*** Records Section Begins ***

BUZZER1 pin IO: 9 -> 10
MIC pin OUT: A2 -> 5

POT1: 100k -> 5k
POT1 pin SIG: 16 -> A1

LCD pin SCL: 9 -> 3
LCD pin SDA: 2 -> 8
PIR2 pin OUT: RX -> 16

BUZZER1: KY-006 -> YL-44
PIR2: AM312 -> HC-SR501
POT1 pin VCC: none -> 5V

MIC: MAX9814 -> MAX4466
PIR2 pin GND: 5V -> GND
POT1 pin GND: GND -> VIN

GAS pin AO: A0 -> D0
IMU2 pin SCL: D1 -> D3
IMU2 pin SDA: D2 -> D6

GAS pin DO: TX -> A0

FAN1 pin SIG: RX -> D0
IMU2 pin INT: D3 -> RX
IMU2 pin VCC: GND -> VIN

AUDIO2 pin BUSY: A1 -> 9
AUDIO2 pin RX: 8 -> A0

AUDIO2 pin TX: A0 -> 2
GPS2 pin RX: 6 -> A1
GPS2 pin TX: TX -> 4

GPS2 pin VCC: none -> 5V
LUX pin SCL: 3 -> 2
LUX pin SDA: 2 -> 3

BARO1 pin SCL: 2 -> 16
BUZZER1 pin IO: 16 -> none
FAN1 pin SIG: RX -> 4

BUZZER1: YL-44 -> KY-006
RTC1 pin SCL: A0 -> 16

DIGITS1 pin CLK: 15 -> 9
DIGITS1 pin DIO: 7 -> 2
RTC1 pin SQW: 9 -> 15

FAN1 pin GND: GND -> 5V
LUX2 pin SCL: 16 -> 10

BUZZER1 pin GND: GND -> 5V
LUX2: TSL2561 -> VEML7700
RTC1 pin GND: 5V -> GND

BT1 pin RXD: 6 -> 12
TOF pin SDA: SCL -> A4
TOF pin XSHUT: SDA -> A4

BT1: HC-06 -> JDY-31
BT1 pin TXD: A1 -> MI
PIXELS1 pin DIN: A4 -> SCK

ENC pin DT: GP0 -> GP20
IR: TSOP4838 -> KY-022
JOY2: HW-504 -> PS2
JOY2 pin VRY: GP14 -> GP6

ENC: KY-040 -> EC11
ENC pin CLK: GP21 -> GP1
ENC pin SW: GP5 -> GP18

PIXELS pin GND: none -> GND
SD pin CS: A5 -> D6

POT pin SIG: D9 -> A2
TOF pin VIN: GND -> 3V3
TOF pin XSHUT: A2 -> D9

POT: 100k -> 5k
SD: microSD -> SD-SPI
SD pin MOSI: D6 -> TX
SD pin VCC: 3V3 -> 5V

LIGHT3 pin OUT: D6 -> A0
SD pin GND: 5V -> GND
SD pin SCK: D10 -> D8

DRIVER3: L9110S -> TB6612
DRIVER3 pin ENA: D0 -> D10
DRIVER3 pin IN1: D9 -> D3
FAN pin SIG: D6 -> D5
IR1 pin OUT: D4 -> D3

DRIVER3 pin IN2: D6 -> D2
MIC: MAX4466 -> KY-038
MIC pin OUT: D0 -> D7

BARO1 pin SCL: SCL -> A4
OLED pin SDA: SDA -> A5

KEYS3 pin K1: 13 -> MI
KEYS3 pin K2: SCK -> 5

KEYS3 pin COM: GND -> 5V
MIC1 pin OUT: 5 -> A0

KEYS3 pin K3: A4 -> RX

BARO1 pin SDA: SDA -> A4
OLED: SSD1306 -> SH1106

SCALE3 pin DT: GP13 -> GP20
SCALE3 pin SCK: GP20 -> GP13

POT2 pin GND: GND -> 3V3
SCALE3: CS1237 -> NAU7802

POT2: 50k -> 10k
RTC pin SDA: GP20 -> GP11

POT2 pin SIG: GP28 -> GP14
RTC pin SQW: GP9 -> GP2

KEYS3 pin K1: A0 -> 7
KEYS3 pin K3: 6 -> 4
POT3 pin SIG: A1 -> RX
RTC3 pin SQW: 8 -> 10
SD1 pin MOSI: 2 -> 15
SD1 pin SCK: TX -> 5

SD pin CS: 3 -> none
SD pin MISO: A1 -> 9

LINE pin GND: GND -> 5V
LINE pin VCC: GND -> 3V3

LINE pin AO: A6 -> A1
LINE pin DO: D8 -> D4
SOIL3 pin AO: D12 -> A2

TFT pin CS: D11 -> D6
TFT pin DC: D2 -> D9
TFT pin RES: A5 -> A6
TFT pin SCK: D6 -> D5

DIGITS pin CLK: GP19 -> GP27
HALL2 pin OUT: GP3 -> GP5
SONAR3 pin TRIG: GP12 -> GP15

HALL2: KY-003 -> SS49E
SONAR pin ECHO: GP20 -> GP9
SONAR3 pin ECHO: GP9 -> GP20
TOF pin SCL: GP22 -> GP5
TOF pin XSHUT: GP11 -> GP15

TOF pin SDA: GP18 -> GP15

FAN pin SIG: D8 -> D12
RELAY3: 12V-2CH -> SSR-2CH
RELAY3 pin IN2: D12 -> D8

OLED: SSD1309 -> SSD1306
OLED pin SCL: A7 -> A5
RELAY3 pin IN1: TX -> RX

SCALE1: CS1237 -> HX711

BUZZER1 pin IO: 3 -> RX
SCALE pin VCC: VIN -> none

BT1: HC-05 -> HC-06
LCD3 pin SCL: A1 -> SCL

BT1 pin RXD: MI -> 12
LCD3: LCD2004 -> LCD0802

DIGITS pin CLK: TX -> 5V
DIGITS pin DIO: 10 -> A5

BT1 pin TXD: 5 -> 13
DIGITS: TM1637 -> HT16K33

*** Records Section Ends ***

* _Problem description_:
Give the entries again exactly, every one.

* _Exercise result_:
BUZZER1 pin IO: 9 -> 10
MIC pin OUT: A2 -> 5

POT1: 100k -> 5k
POT1 pin SIG: 16 -> A1

LCD pin SCL: 9 -> 3
LCD pin SDA: 2 -> 8
PIR2 pin OUT: RX -> 16

BUZZER1: KY-006 -> YL-44
PIR2: AM312 -> HC-SR501
POT1 pin VCC: none -> 5V

MIC: MAX9814 -> MAX4466
PIR2 pin GND: 5V -> GND
POT1 pin GND: GND -> VIN

GAS pin AO: A0 -> D0
IMU2 pin SCL: D1 -> D3
IMU2 pin SDA: D2 -> D6

GAS pin DO: TX -> A0

FAN1 pin SIG: RX -> D0
IMU2 pin INT: D3 -> RX
IMU2 pin VCC: GND -> VIN

AUDIO2 pin BUSY: A1 -> 9
AUDIO2 pin RX: 8 -> A0

AUDIO2 pin TX: A0 -> 2
GPS2 pin RX: 6 -> A1
GPS2 pin TX: TX -> 4

GPS2 pin VCC: none -> 5V
LUX pin SCL: 3 -> 2
LUX pin SDA: 2 -> 3

BARO1 pin SCL: 2 -> 16
BUZZER1 pin IO: 16 -> none
FAN1 pin SIG: RX -> 4

BUZZER1: YL-44 -> KY-006
RTC1 pin SCL: A0 -> 16

DIGITS1 pin CLK: 15 -> 9
DIGITS1 pin DIO: 7 -> 2
RTC1 pin SQW: 9 -> 15

FAN1 pin GND: GND -> 5V
LUX2 pin SCL: 16 -> 10

BUZZER1 pin GND: GND -> 5V
LUX2: TSL2561 -> VEML7700
RTC1 pin GND: 5V -> GND

BT1 pin RXD: 6 -> 12
TOF pin SDA: SCL -> A4
TOF pin XSHUT: SDA -> A4

BT1: HC-06 -> JDY-31
BT1 pin TXD: A1 -> MI
PIXELS1 pin DIN: A4 -> SCK

ENC pin DT: GP0 -> GP20
IR: TSOP4838 -> KY-022
JOY2: HW-504 -> PS2
JOY2 pin VRY: GP14 -> GP6

ENC: KY-040 -> EC11
ENC pin CLK: GP21 -> GP1
ENC pin SW: GP5 -> GP18

PIXELS pin GND: none -> GND
SD pin CS: A5 -> D6

POT pin SIG: D9 -> A2
TOF pin VIN: GND -> 3V3
TOF pin XSHUT: A2 -> D9

POT: 100k -> 5k
SD: microSD -> SD-SPI
SD pin MOSI: D6 -> TX
SD pin VCC: 3V3 -> 5V

LIGHT3 pin OUT: D6 -> A0
SD pin GND: 5V -> GND
SD pin SCK: D10 -> D8

DRIVER3: L9110S -> TB6612
DRIVER3 pin ENA: D0 -> D10
DRIVER3 pin IN1: D9 -> D3
FAN pin SIG: D6 -> D5
IR1 pin OUT: D4 -> D3

DRIVER3 pin IN2: D6 -> D2
MIC: MAX4466 -> KY-038
MIC pin OUT: D0 -> D7

BARO1 pin SCL: SCL -> A4
OLED pin SDA: SDA -> A5

KEYS3 pin K1: 13 -> MI
KEYS3 pin K2: SCK -> 5

KEYS3 pin COM: GND -> 5V
MIC1 pin OUT: 5 -> A0

KEYS3 pin K3: A4 -> RX

BARO1 pin SDA: SDA -> A4
OLED: SSD1306 -> SH1106

SCALE3 pin DT: GP13 -> GP20
SCALE3 pin SCK: GP20 -> GP13

POT2 pin GND: GND -> 3V3
SCALE3: CS1237 -> NAU7802

POT2: 50k -> 10k
RTC pin SDA: GP20 -> GP11

POT2 pin SIG: GP28 -> GP14
RTC pin SQW: GP9 -> GP2

KEYS3 pin K1: A0 -> 7
KEYS3 pin K3: 6 -> 4
POT3 pin SIG: A1 -> RX
RTC3 pin SQW: 8 -> 10
SD1 pin MOSI: 2 -> 15
SD1 pin SCK: TX -> 5

SD pin CS: 3 -> none
SD pin MISO: A1 -> 9

LINE pin GND: GND -> 5V
LINE pin VCC: GND -> 3V3

LINE pin AO: A6 -> A1
LINE pin DO: D8 -> D4
SOIL3 pin AO: D12 -> A2

TFT pin CS: D11 -> D6
TFT pin DC: D2 -> D9
TFT pin RES: A5 -> A6
TFT pin SCK: D6 -> D5

DIGITS pin CLK: GP19 -> GP27
HALL2 pin OUT: GP3 -> GP5
SONAR3 pin TRIG: GP12 -> GP15

HALL2: KY-003 -> SS49E
SONAR pin ECHO: GP20 -> GP9
SONAR3 pin ECHO: GP9 -> GP20
TOF pin SCL: GP22 -> GP5
TOF pin XSHUT: GP11 -> GP15

TOF pin SDA: GP18 -> GP15

FAN pin SIG: D8 -> D12
RELAY3: 12V-2CH -> SSR-2CH
RELAY3 pin IN2: D12 -> D8

OLED: SSD1309 -> SSD1306
OLED pin SCL: A7 -> A5
RELAY3 pin IN1: TX -> RX

SCALE1: CS1237 -> HX711

BUZZER1 pin IO: 3 -> RX
SCALE pin VCC: VIN -> none

BT1: HC-05 -> HC-06
LCD3 pin SCL: A1 -> SCL

BT1 pin RXD: MI -> 12
LCD3: LCD2004 -> LCD0802

DIGITS pin CLK: TX -> 5V
DIGITS pin DIO: 10 -> A5

BT1 pin TXD: 5 -> 13
DIGITS: TM1637 -> HT16K33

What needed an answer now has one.